• _TASK GOAL_: Search the records for the word "BUZZER". Copy every line where it appears.

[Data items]
>>

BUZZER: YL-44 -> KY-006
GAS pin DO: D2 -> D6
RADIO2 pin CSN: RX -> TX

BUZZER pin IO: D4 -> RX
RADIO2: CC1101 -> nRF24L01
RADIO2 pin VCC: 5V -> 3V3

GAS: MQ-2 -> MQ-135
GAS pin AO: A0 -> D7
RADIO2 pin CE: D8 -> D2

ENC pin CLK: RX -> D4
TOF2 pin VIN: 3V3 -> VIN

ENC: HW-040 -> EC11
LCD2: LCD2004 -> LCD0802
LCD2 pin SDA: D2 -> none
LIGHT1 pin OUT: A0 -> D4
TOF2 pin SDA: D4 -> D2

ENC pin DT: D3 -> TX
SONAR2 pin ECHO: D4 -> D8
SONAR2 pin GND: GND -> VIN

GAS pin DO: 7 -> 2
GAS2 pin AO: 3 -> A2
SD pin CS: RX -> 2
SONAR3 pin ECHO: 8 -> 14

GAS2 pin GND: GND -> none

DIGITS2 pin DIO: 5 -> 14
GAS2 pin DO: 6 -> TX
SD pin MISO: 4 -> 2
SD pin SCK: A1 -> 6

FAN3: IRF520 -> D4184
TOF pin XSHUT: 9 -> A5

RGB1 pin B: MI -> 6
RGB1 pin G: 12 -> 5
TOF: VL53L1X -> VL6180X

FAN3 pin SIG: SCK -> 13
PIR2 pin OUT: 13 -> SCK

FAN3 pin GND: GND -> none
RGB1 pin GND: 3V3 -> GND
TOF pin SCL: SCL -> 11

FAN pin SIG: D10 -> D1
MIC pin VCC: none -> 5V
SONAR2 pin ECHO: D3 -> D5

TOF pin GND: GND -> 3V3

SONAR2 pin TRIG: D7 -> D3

<<

• _RESULT OF THIS TASK_:
BUZZER: YL-44 -> KY-006
BUZZER pin IO: D4 -> RX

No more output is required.